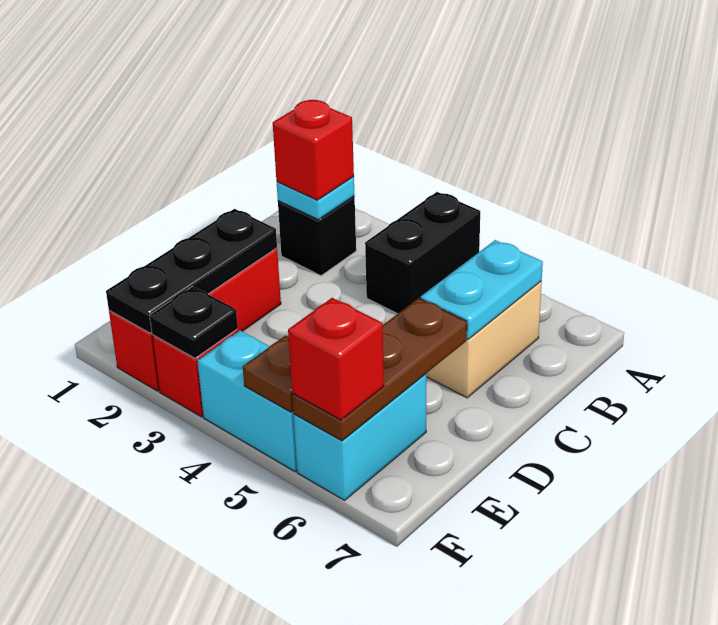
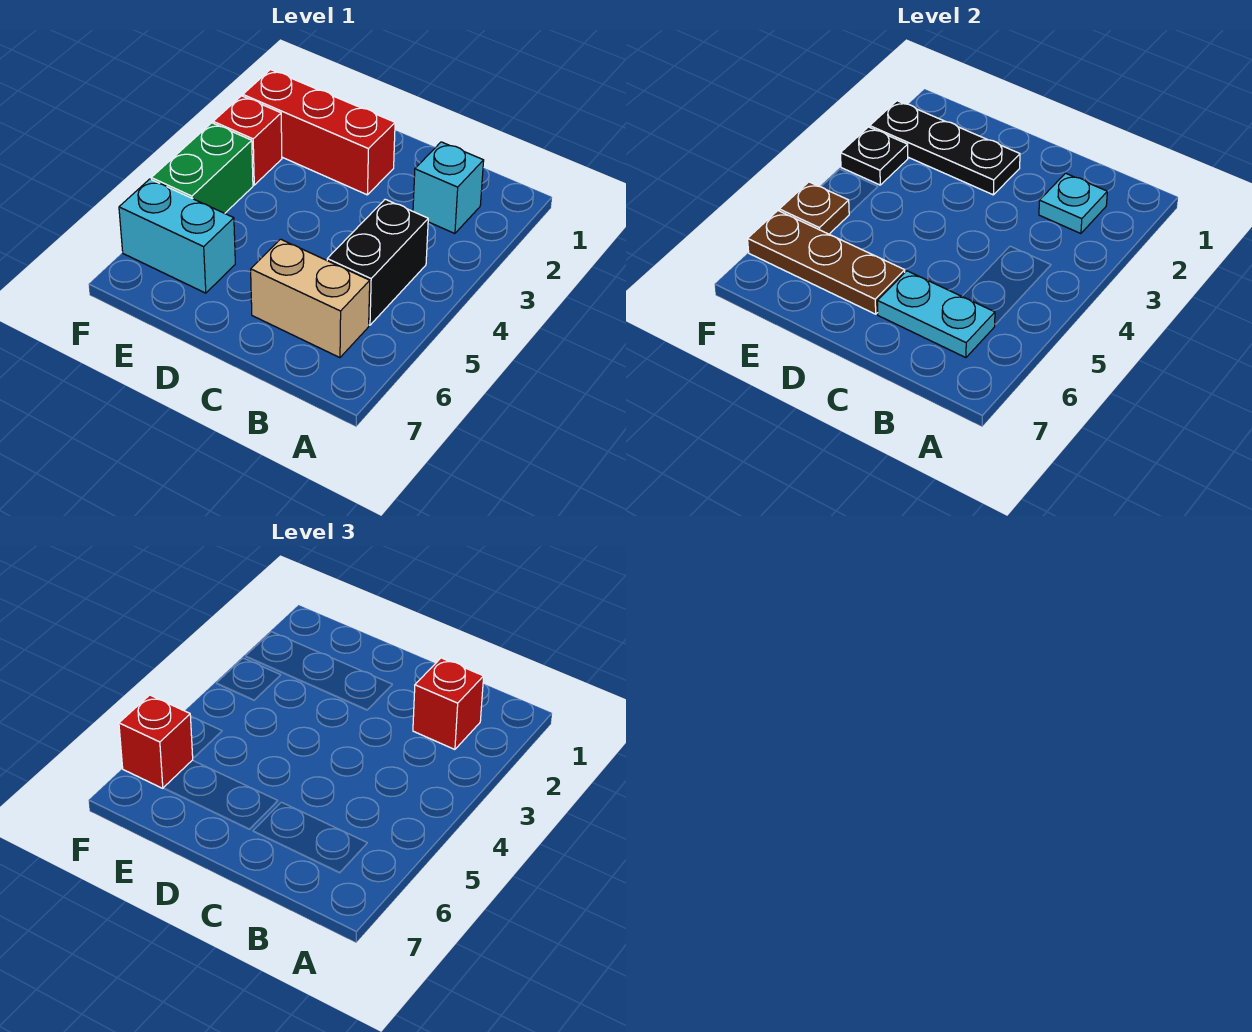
black brick A4:B4 level 1 -> black brick B4:B5 level 1
black brick B2 level 1 -> cyan brick B2 level 1
cyan brick F4:F5 level 1 -> green brick F4:F5 level 1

■ ABOUT THIS TASK:
Going through the data, count each line where the word "cyan" appears, and state only the total.

■ EXERCISE SOLUTION:
2